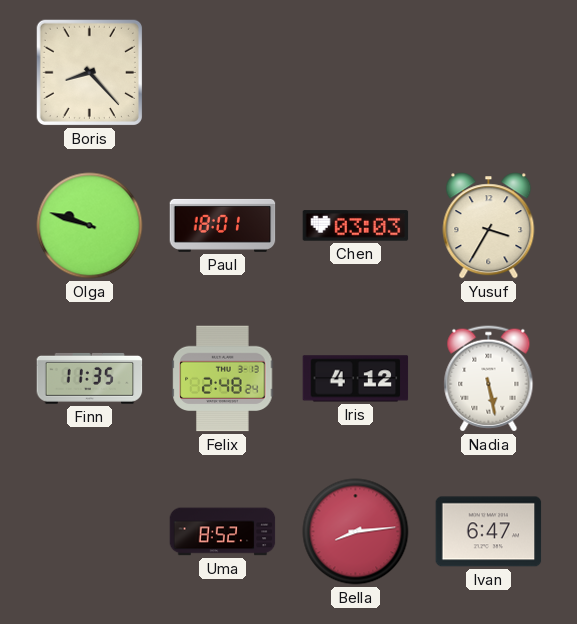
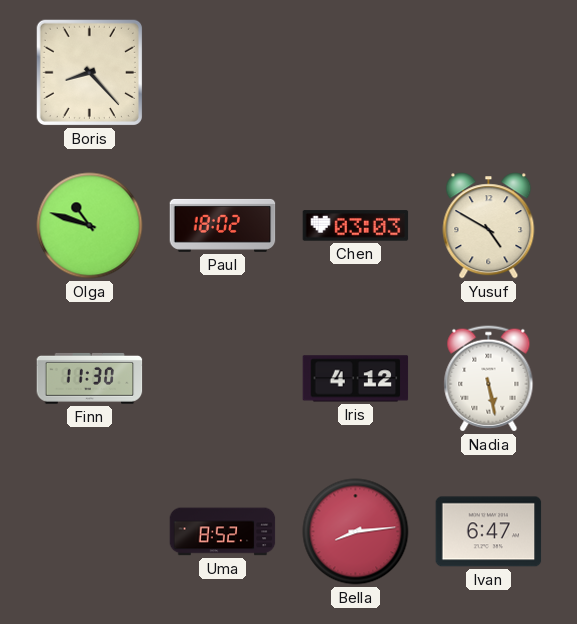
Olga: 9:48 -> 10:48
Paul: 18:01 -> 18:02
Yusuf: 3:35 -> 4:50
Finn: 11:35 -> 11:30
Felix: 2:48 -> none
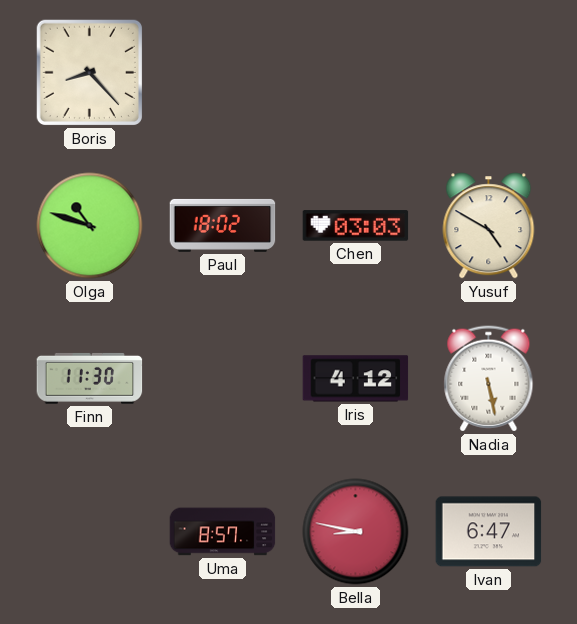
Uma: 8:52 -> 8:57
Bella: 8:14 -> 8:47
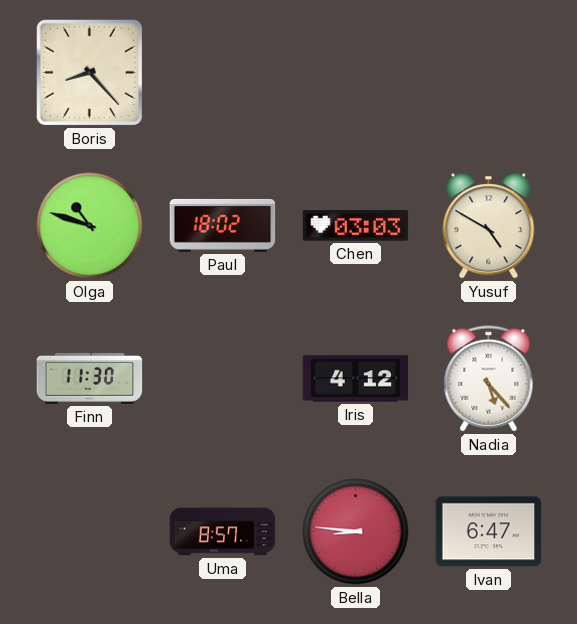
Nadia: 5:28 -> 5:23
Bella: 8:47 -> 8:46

---

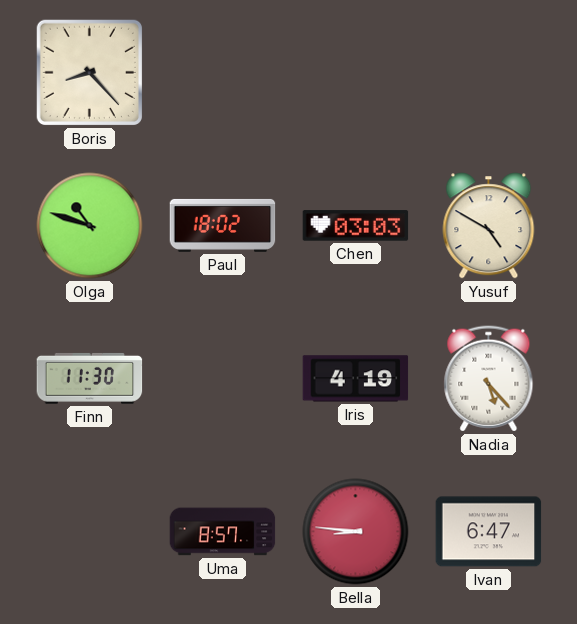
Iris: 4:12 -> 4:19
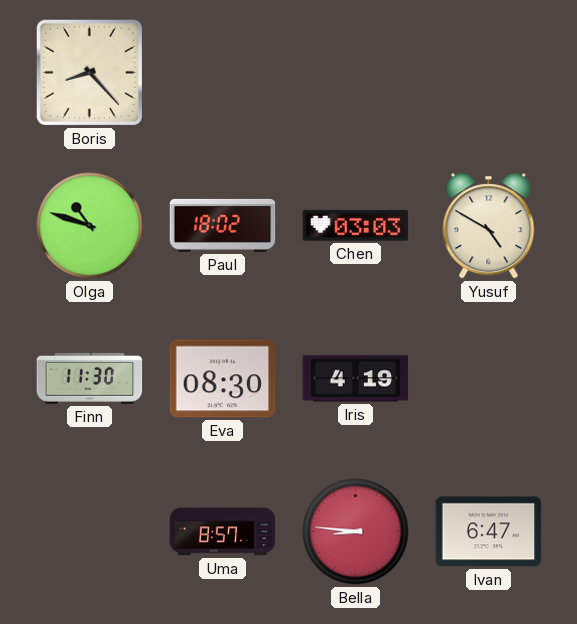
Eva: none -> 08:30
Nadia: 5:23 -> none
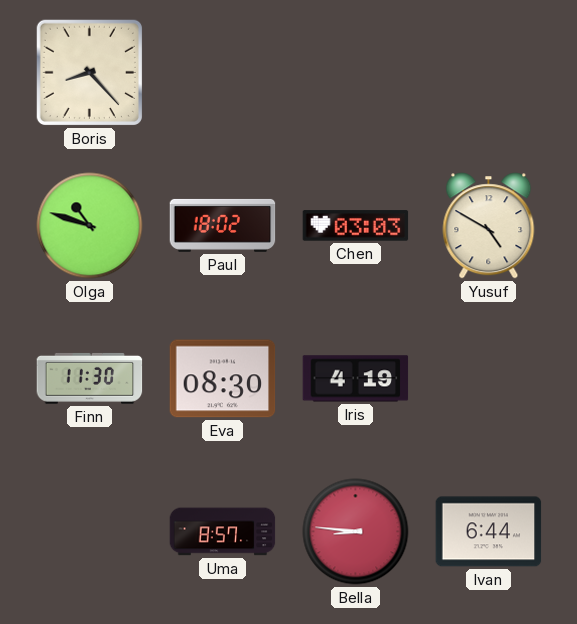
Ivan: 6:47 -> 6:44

--

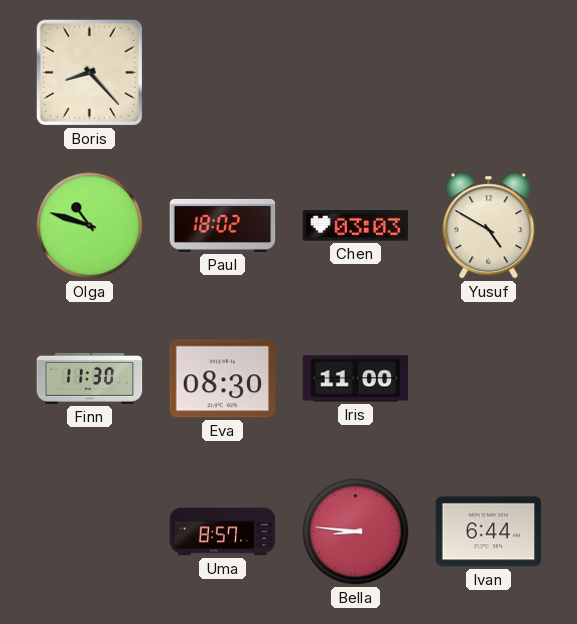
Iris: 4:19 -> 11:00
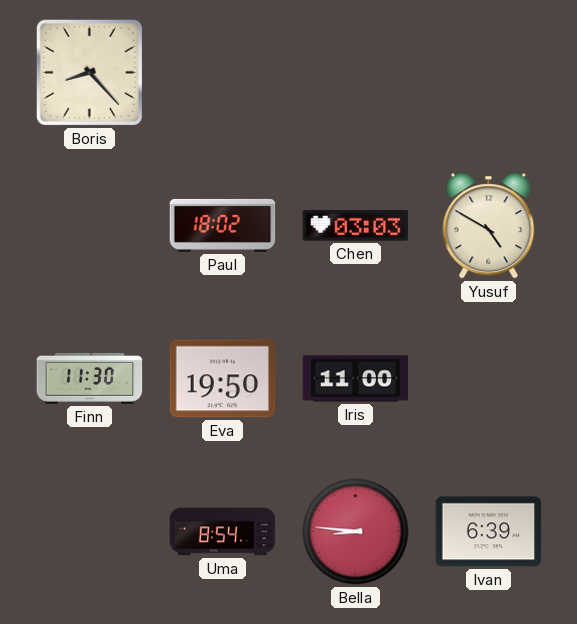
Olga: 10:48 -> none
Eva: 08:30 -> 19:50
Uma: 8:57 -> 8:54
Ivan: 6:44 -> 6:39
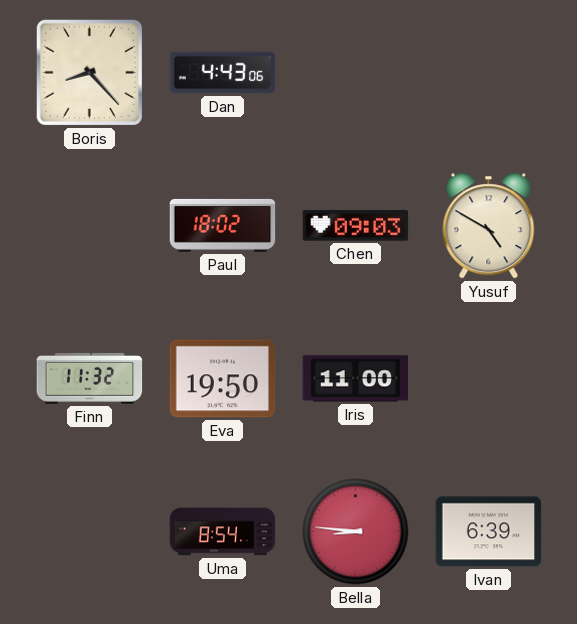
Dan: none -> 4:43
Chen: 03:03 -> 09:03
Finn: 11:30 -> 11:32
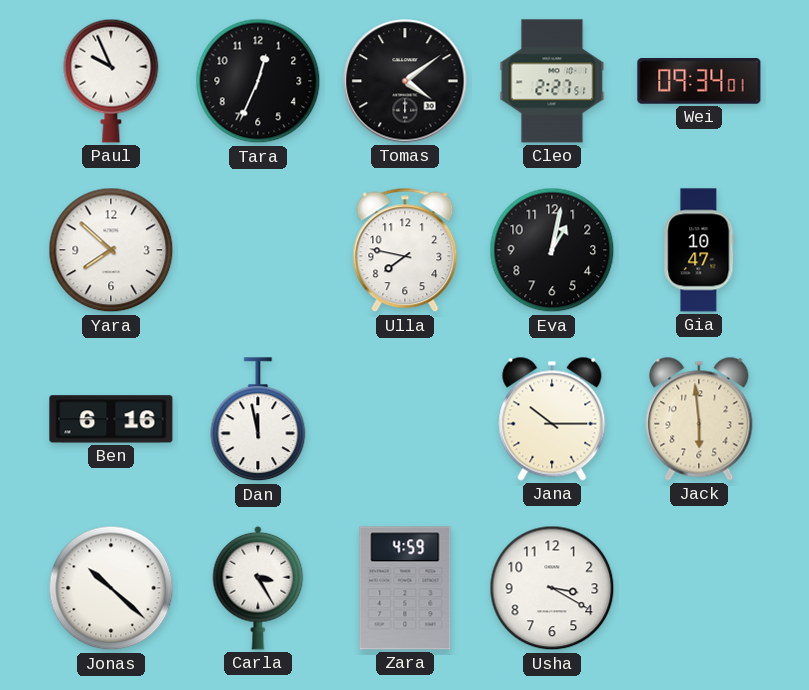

Exercise aim
Copy out the lines in the records above from the line with "Olga: 9:48 -> 10:48" to the line with "Bella: 8:14 -> 8:47", including both, and leave out the pictures.

Solution
Olga: 9:48 -> 10:48
Paul: 18:01 -> 18:02
Yusuf: 3:35 -> 4:50
Finn: 11:35 -> 11:30
Felix: 2:48 -> none
Uma: 8:52 -> 8:57
Bella: 8:14 -> 8:47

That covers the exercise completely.